[Object count comparisons]
--- START ---

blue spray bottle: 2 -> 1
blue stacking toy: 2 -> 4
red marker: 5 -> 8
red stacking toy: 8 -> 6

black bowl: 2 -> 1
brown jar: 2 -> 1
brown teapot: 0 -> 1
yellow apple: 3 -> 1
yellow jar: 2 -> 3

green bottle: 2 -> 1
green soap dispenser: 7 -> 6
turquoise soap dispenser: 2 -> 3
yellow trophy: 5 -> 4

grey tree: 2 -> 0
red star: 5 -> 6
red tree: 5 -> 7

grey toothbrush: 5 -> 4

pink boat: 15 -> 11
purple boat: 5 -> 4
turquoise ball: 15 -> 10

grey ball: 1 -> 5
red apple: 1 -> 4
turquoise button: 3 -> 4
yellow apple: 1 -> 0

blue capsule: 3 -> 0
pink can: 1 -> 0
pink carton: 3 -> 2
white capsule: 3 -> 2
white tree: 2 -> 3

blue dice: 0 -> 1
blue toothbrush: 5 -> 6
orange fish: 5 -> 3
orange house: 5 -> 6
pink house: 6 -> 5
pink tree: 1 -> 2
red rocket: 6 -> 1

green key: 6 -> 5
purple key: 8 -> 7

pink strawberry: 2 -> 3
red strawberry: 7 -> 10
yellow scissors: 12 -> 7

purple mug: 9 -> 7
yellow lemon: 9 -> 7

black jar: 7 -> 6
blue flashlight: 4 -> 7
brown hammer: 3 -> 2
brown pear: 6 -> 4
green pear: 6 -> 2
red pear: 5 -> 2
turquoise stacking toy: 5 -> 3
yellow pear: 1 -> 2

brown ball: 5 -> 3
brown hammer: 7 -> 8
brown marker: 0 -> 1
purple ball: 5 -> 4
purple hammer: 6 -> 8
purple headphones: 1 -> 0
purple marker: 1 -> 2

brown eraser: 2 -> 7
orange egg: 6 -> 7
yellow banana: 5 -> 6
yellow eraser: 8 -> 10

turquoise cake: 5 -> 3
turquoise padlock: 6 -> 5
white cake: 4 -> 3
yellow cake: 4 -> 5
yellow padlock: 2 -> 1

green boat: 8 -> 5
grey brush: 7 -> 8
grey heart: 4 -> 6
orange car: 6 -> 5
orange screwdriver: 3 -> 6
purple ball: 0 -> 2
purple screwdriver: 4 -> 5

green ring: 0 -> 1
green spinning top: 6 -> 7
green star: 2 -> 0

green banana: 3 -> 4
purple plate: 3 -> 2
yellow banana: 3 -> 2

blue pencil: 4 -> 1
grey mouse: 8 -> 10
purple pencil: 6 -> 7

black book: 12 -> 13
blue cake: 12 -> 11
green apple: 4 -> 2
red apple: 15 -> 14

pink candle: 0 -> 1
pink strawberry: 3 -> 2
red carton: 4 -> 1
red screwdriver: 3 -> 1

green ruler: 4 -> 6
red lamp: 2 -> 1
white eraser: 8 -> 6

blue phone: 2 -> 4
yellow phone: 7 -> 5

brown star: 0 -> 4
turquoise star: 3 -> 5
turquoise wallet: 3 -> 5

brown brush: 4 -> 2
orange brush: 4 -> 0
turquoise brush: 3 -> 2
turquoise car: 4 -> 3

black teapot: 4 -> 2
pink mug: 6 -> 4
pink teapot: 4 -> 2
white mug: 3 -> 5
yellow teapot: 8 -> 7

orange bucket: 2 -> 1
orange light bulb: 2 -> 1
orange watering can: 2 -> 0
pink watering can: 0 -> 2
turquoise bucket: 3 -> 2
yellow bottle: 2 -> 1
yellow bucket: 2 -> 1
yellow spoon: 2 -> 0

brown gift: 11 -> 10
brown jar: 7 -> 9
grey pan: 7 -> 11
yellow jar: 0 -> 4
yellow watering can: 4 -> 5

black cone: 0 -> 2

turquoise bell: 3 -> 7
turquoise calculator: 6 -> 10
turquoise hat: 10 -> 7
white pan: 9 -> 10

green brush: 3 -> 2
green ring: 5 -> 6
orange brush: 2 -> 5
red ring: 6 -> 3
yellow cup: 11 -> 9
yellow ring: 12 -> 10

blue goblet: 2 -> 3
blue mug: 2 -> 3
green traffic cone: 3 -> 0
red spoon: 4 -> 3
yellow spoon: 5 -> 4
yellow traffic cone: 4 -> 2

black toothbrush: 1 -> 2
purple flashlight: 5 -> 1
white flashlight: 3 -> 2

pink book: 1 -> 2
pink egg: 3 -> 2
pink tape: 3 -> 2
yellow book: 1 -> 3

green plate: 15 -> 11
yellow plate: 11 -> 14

--- END ---

** EXERCISE **
With nothing added or dropped, write out every entry.

** COMPLETED TASK **
blue spray bottle: 2 -> 1
blue stacking toy: 2 -> 4
red marker: 5 -> 8
red stacking toy: 8 -> 6

black bowl: 2 -> 1
brown jar: 2 -> 1
brown teapot: 0 -> 1
yellow apple: 3 -> 1
yellow jar: 2 -> 3

green bottle: 2 -> 1
green soap dispenser: 7 -> 6
turquoise soap dispenser: 2 -> 3
yellow trophy: 5 -> 4

grey tree: 2 -> 0
red star: 5 -> 6
red tree: 5 -> 7

grey toothbrush: 5 -> 4

pink boat: 15 -> 11
purple boat: 5 -> 4
turquoise ball: 15 -> 10

grey ball: 1 -> 5
red apple: 1 -> 4
turquoise button: 3 -> 4
yellow apple: 1 -> 0

blue capsule: 3 -> 0
pink can: 1 -> 0
pink carton: 3 -> 2
white capsule: 3 -> 2
white tree: 2 -> 3

blue dice: 0 -> 1
blue toothbrush: 5 -> 6
orange fish: 5 -> 3
orange house: 5 -> 6
pink house: 6 -> 5
pink tree: 1 -> 2
red rocket: 6 -> 1

green key: 6 -> 5
purple key: 8 -> 7

pink strawberry: 2 -> 3
red strawberry: 7 -> 10
yellow scissors: 12 -> 7

purple mug: 9 -> 7
yellow lemon: 9 -> 7

black jar: 7 -> 6
blue flashlight: 4 -> 7
brown hammer: 3 -> 2
brown pear: 6 -> 4
green pear: 6 -> 2
red pear: 5 -> 2
turquoise stacking toy: 5 -> 3
yellow pear: 1 -> 2

brown ball: 5 -> 3
brown hammer: 7 -> 8
brown marker: 0 -> 1
purple ball: 5 -> 4
purple hammer: 6 -> 8
purple headphones: 1 -> 0
purple marker: 1 -> 2

brown eraser: 2 -> 7
orange egg: 6 -> 7
yellow banana: 5 -> 6
yellow eraser: 8 -> 10

turquoise cake: 5 -> 3
turquoise padlock: 6 -> 5
white cake: 4 -> 3
yellow cake: 4 -> 5
yellow padlock: 2 -> 1

green boat: 8 -> 5
grey brush: 7 -> 8
grey heart: 4 -> 6
orange car: 6 -> 5
orange screwdriver: 3 -> 6
purple ball: 0 -> 2
purple screwdriver: 4 -> 5

green ring: 0 -> 1
green spinning top: 6 -> 7
green star: 2 -> 0

green banana: 3 -> 4
purple plate: 3 -> 2
yellow banana: 3 -> 2

blue pencil: 4 -> 1
grey mouse: 8 -> 10
purple pencil: 6 -> 7

black book: 12 -> 13
blue cake: 12 -> 11
green apple: 4 -> 2
red apple: 15 -> 14

pink candle: 0 -> 1
pink strawberry: 3 -> 2
red carton: 4 -> 1
red screwdriver: 3 -> 1

green ruler: 4 -> 6
red lamp: 2 -> 1
white eraser: 8 -> 6

blue phone: 2 -> 4
yellow phone: 7 -> 5

brown star: 0 -> 4
turquoise star: 3 -> 5
turquoise wallet: 3 -> 5

brown brush: 4 -> 2
orange brush: 4 -> 0
turquoise brush: 3 -> 2
turquoise car: 4 -> 3

black teapot: 4 -> 2
pink mug: 6 -> 4
pink teapot: 4 -> 2
white mug: 3 -> 5
yellow teapot: 8 -> 7

orange bucket: 2 -> 1
orange light bulb: 2 -> 1
orange watering can: 2 -> 0
pink watering can: 0 -> 2
turquoise bucket: 3 -> 2
yellow bottle: 2 -> 1
yellow bucket: 2 -> 1
yellow spoon: 2 -> 0

brown gift: 11 -> 10
brown jar: 7 -> 9
grey pan: 7 -> 11
yellow jar: 0 -> 4
yellow watering can: 4 -> 5

black cone: 0 -> 2

turquoise bell: 3 -> 7
turquoise calculator: 6 -> 10
turquoise hat: 10 -> 7
white pan: 9 -> 10

green brush: 3 -> 2
green ring: 5 -> 6
orange brush: 2 -> 5
red ring: 6 -> 3
yellow cup: 11 -> 9
yellow ring: 12 -> 10

blue goblet: 2 -> 3
blue mug: 2 -> 3
green traffic cone: 3 -> 0
red spoon: 4 -> 3
yellow spoon: 5 -> 4
yellow traffic cone: 4 -> 2

black toothbrush: 1 -> 2
purple flashlight: 5 -> 1
white flashlight: 3 -> 2

pink book: 1 -> 2
pink egg: 3 -> 2
pink tape: 3 -> 2
yellow book: 1 -> 3

green plate: 15 -> 11
yellow plate: 11 -> 14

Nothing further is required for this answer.